● ASSIGNMENT
Where a line holds the word "MODE", copy that line from the data below.

● DATA EXCERPTS
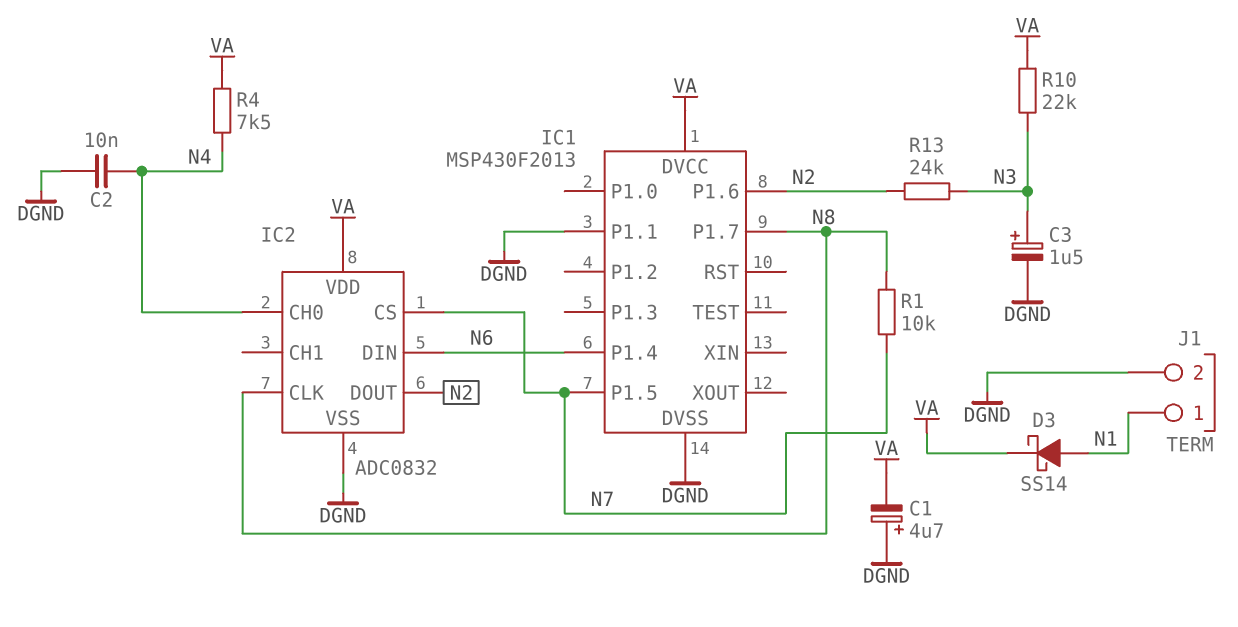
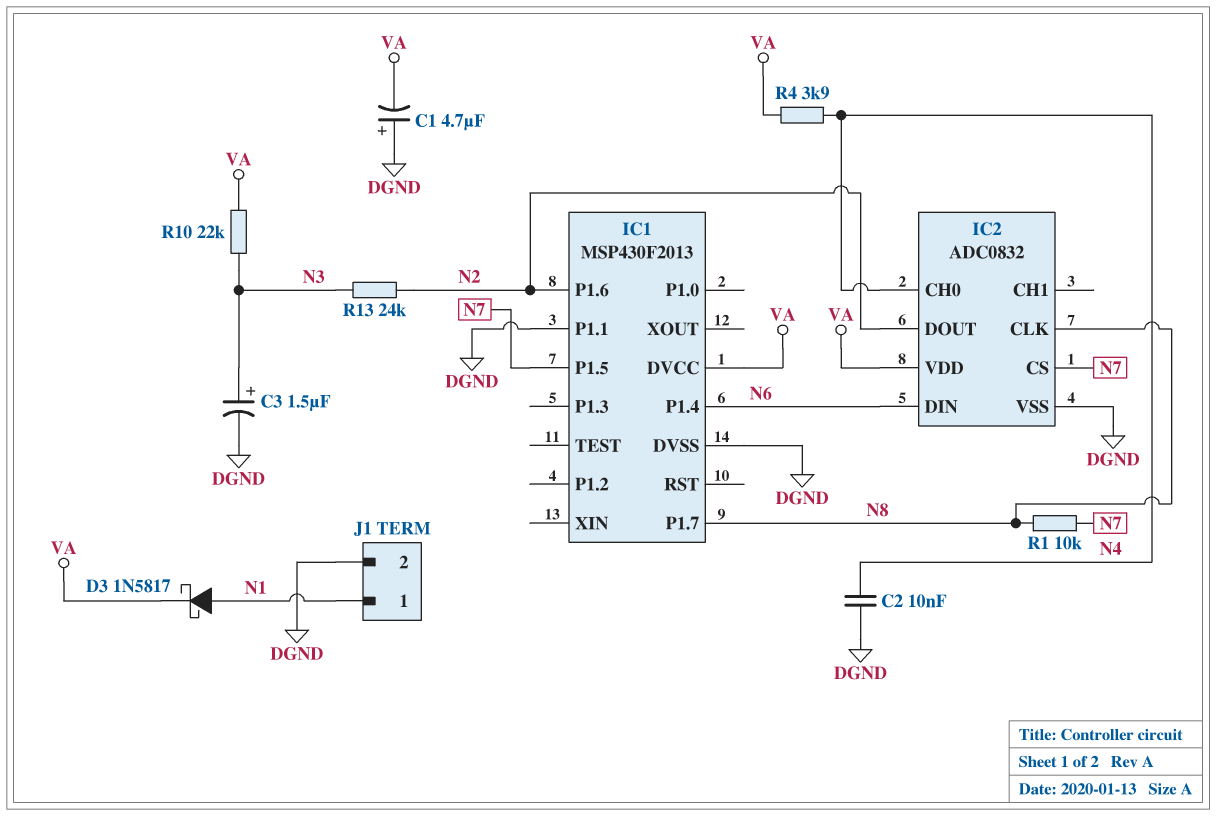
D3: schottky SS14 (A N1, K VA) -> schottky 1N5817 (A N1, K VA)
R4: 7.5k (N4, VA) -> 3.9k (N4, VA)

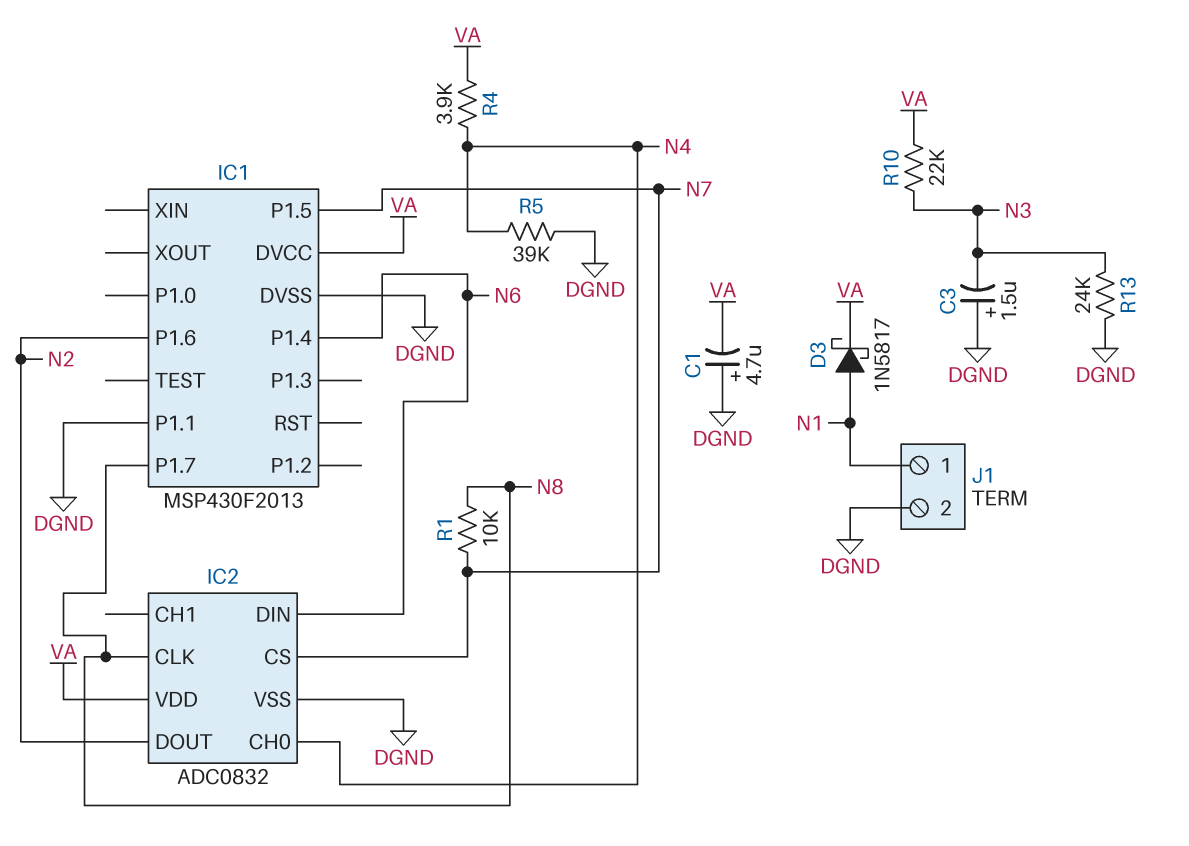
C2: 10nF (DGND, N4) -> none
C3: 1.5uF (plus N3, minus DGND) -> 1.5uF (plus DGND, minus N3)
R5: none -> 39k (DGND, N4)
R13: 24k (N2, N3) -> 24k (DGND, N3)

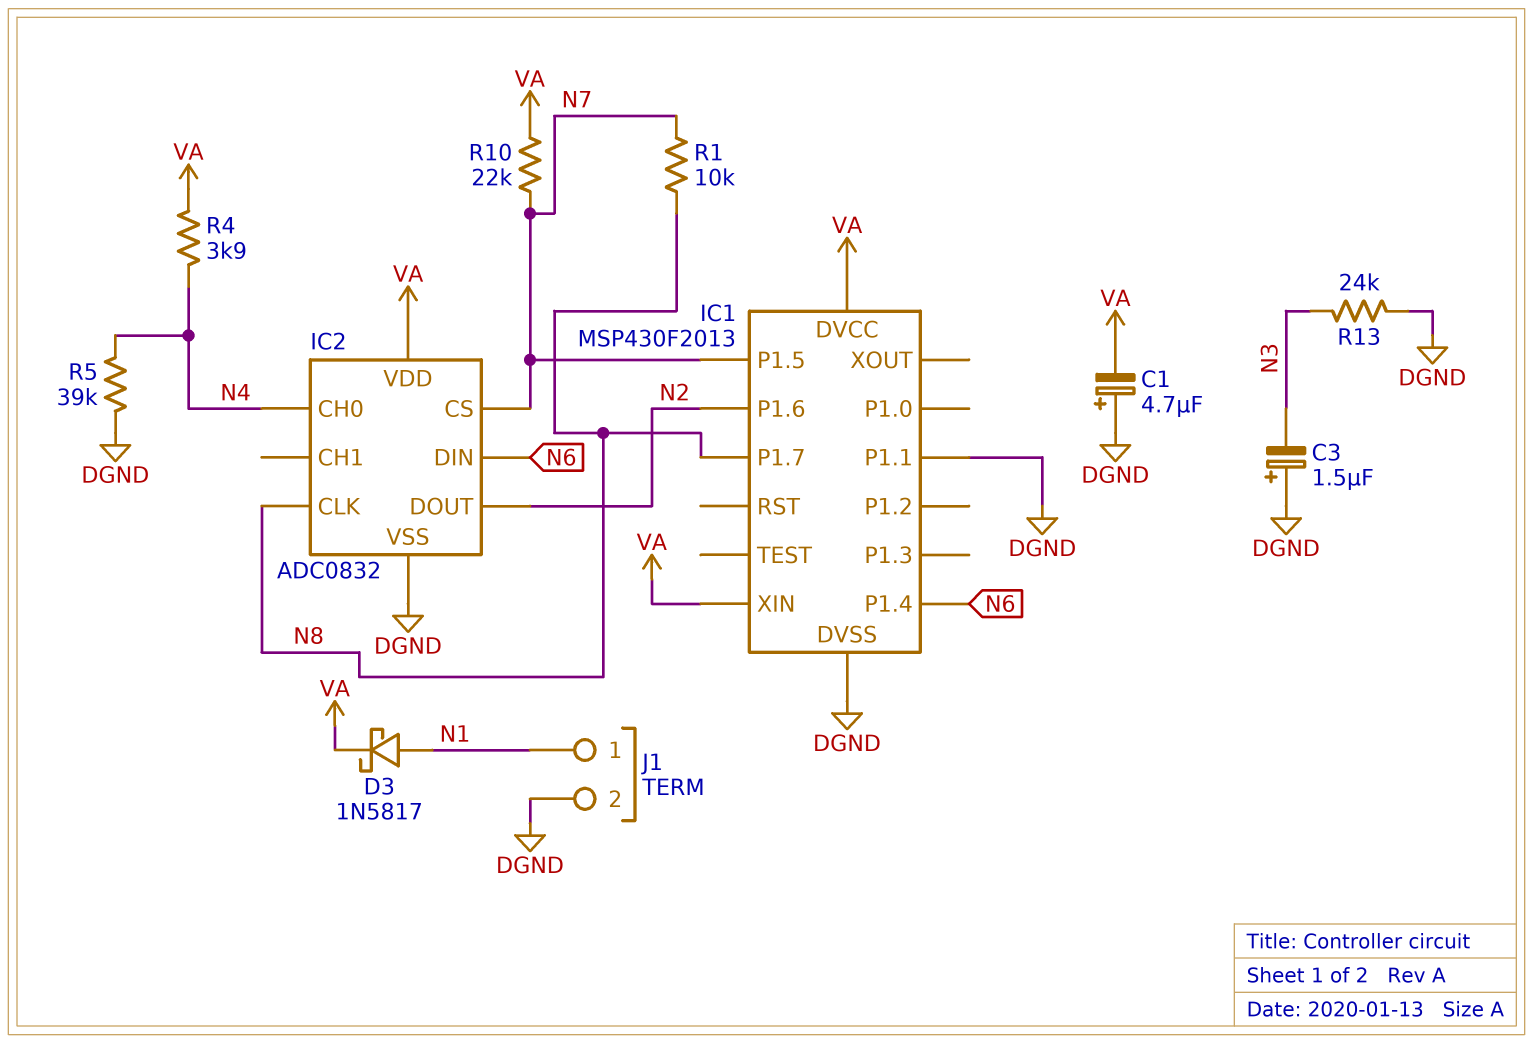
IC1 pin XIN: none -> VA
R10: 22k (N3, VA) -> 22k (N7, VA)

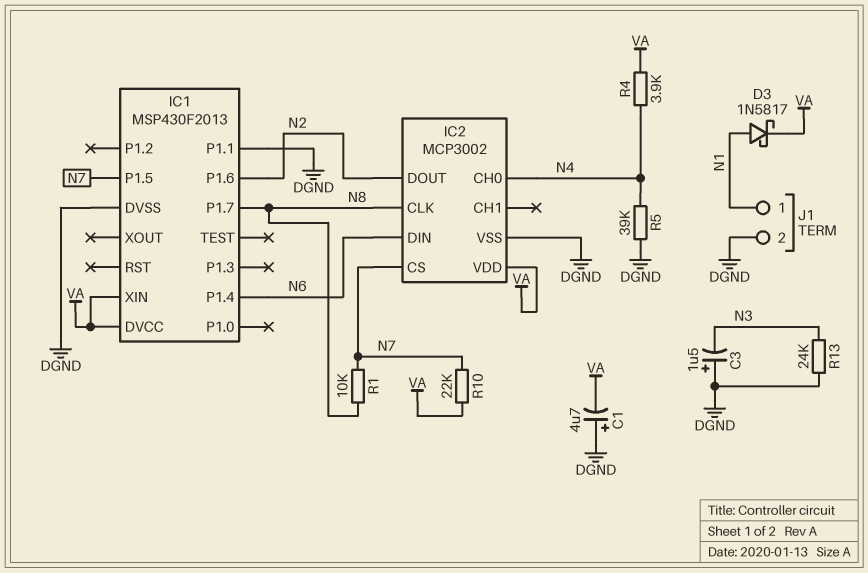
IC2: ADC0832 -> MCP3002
---
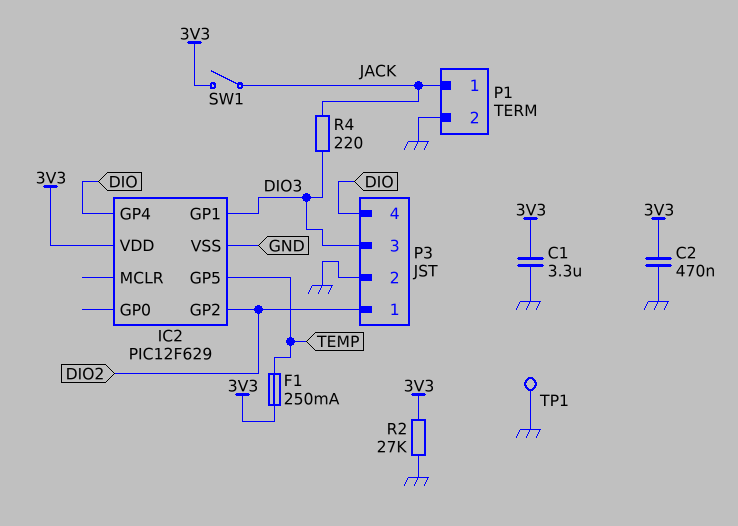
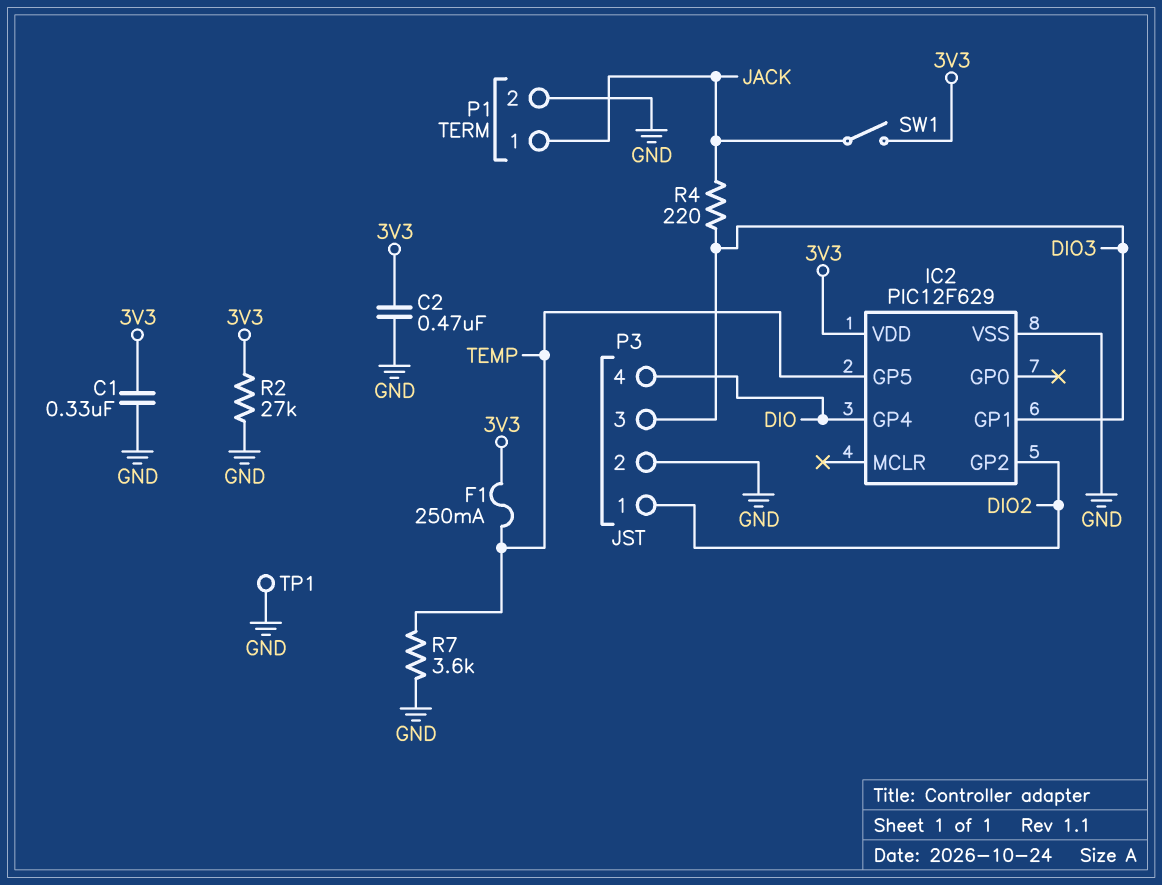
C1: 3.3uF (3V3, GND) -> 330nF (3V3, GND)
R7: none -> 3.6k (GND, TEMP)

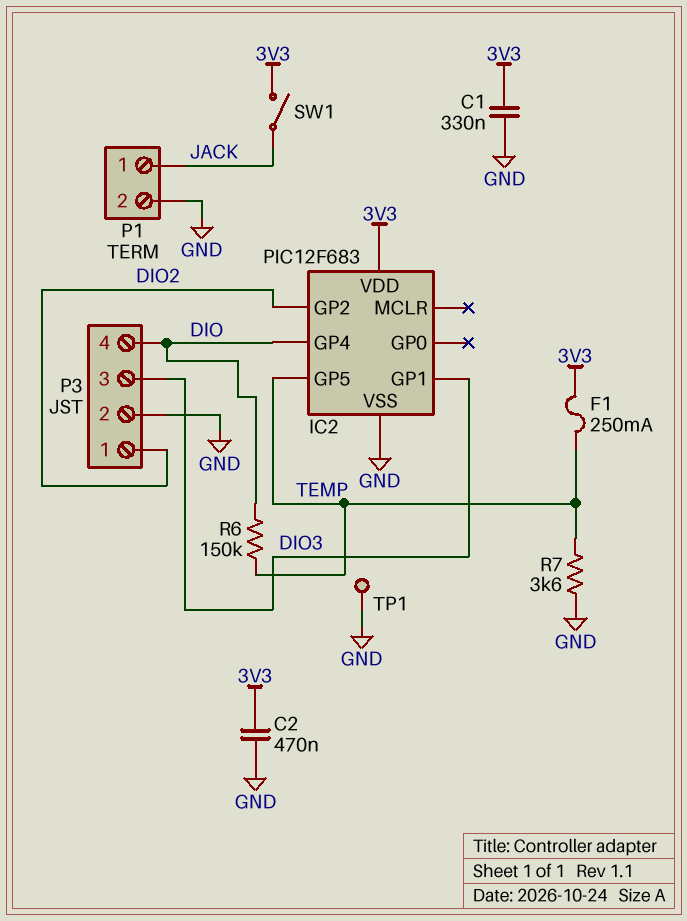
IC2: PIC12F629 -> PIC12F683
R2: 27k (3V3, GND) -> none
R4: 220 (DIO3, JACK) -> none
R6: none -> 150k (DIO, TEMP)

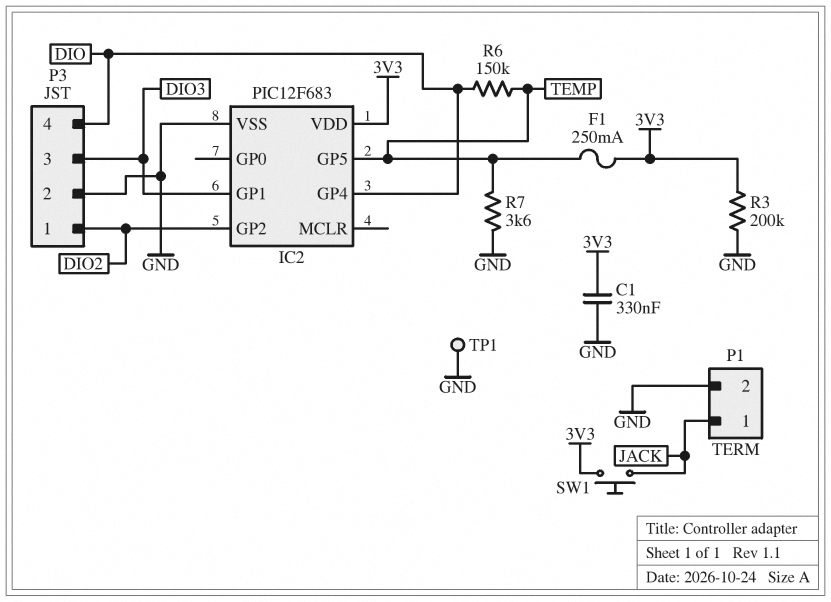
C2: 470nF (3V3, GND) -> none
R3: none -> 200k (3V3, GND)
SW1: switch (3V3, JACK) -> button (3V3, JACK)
==
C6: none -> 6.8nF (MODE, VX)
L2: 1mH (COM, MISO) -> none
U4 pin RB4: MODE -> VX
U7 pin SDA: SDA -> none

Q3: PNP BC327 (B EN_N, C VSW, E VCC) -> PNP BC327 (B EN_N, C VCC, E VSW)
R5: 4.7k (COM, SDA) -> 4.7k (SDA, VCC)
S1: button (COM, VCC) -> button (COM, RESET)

● TASK ANSWER
C6: none -> 6.8nF (MODE, VX)
U4 pin RB4: MODE -> VX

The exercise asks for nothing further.